**DIRECTIONS**
Look through the records that follow and state how many lines hold the word "carton", without adding anything.

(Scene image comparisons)
..........

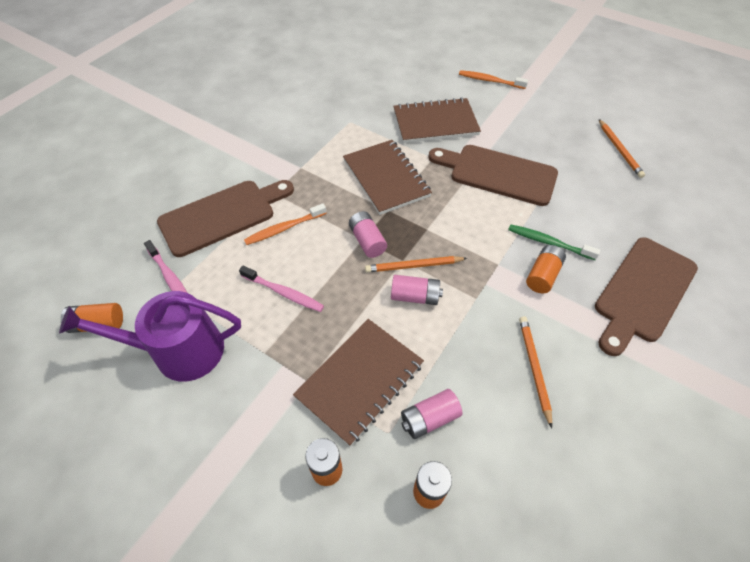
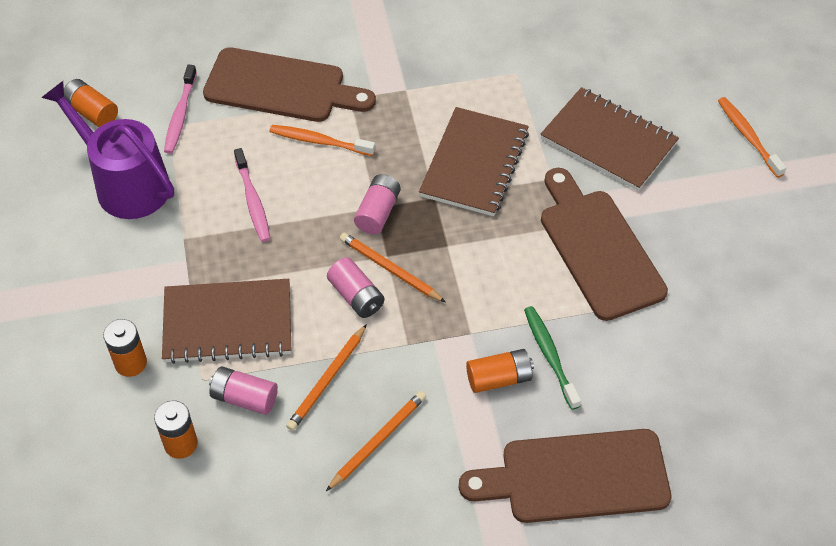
camera: 45 degrees right, 0 degrees up
orange pencil [599,119,645,178] -> orange pencil moved to [286,324,367,431]

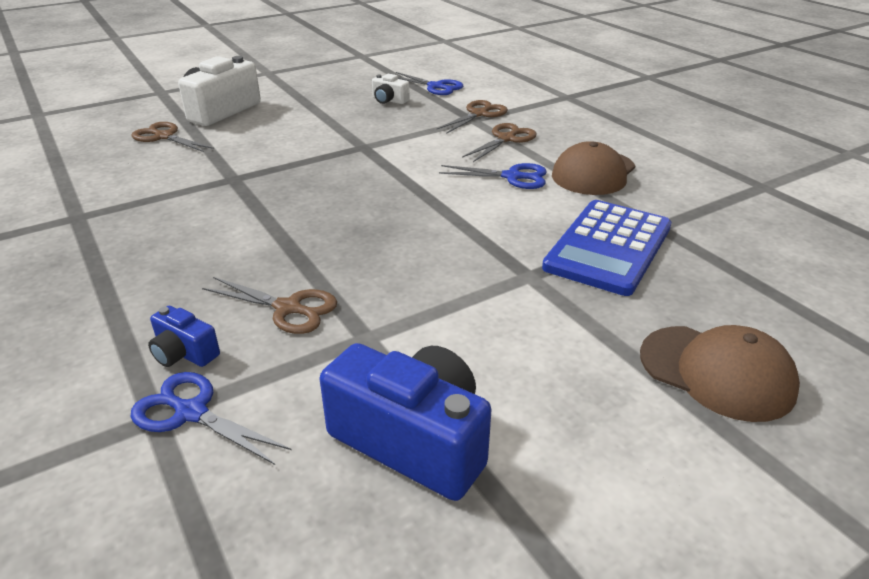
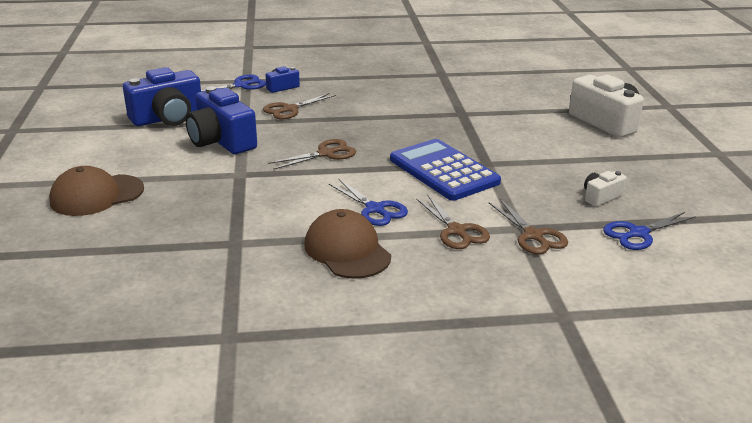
camera: 115 degrees right, 5 degrees down
brown scissors [131,122,214,152] -> brown scissors moved to [268,139,356,170]
blue scissors [439,163,547,189] -> blue scissors turned 75 degrees counterclockwise [329,179,408,226]
blue calculator [542,200,672,296] -> blue calculator moved to [390,139,501,201]
none -> blue camera [186,86,257,154]

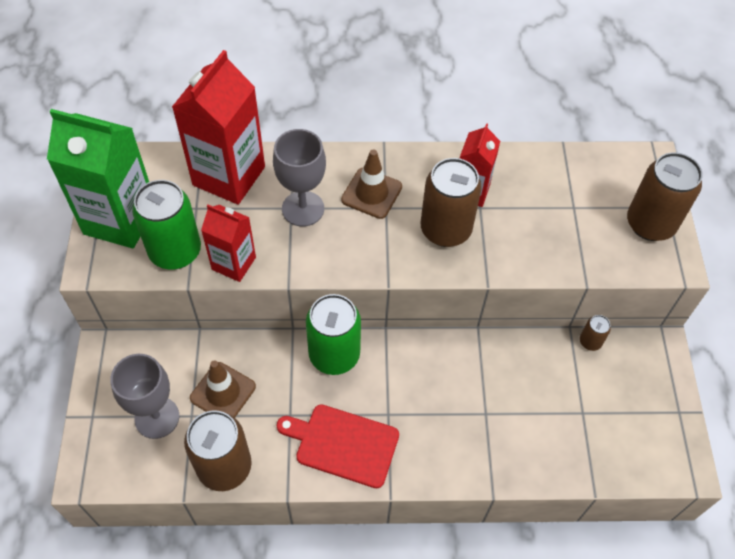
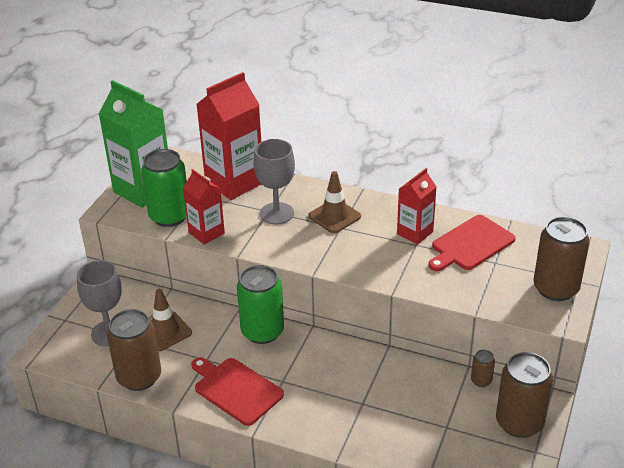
camera: 25 degrees right, 20 degrees down
brown can [420,158,482,247] -> brown can moved to [496,352,553,438]
none -> red cutting board [428,215,516,271]

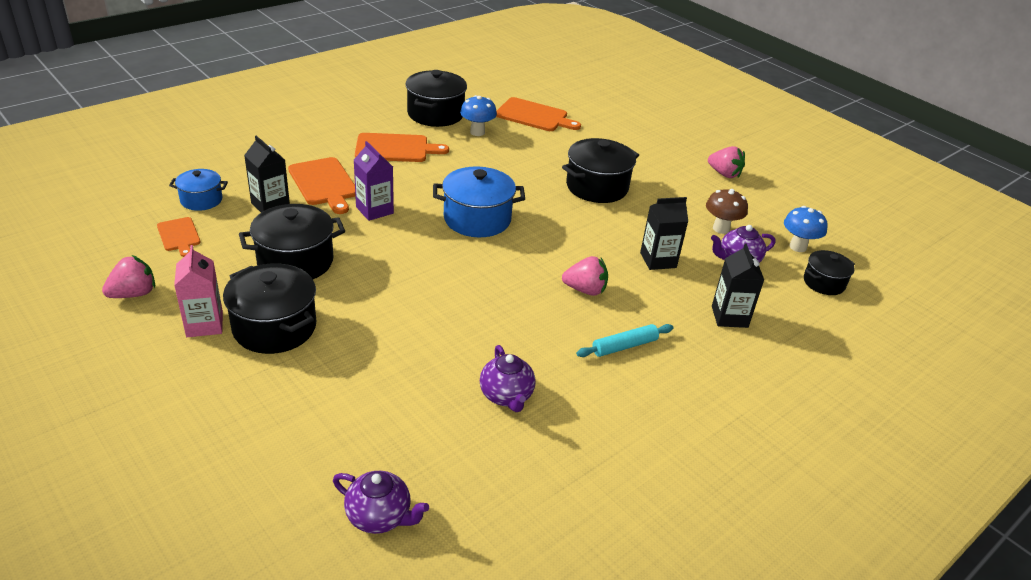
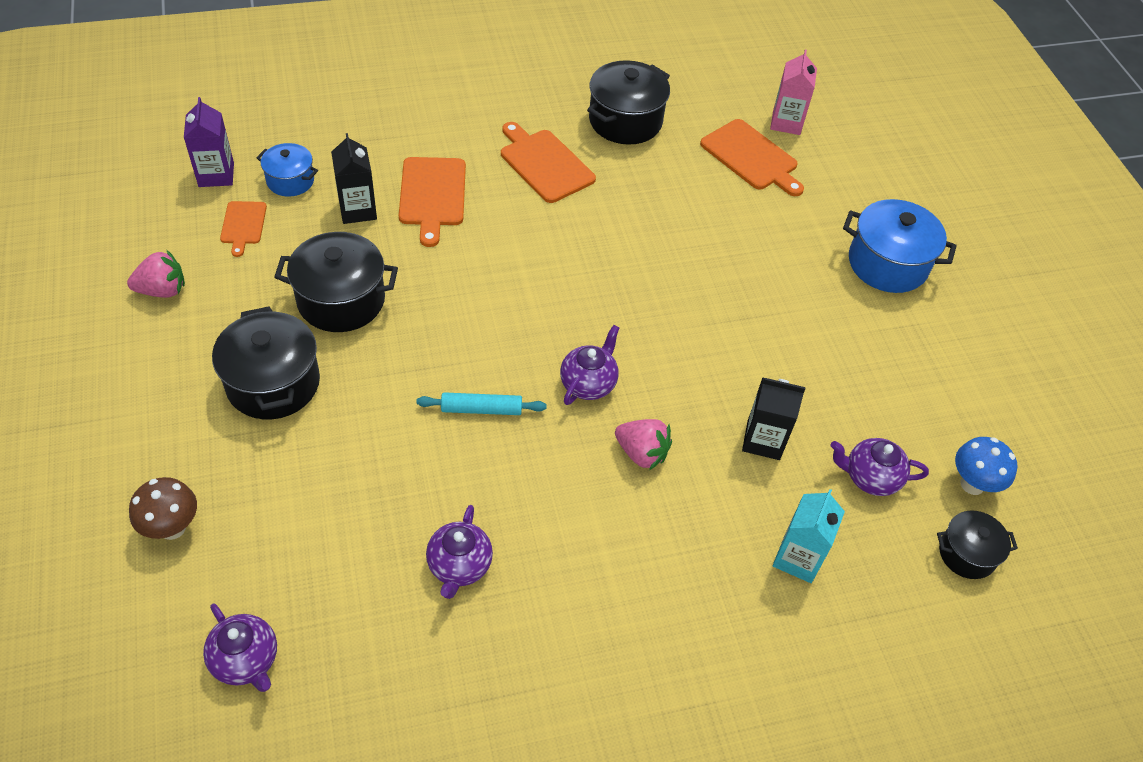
camera: 25 degrees right, 15 degrees up
pink carton [174,245,223,337] -> pink carton moved to [770,50,817,135]
purple carton [354,141,394,221] -> purple carton moved to [184,97,234,187]
orange cutting board [355,133,449,162] -> orange cutting board turned 150 degrees counterclockwise [501,122,596,203]
blue pot [433,167,525,237] -> blue pot moved to [843,199,957,293]
blue mushroom [460,95,497,136] -> none
black pot [562,138,639,203] -> none
turquoise rolling pin [576,324,673,357] -> turquoise rolling pin moved to [416,392,547,415]
brown mushroom [706,189,748,234] -> brown mushroom moved to [129,477,197,540]
pink strawberry [708,146,745,178] -> none
black carton [712,243,764,328] -> turquoise carton [773,489,845,583]
none -> purple teapot [560,325,620,405]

..........

**ANSWER FOR THIS EXERCISE**
3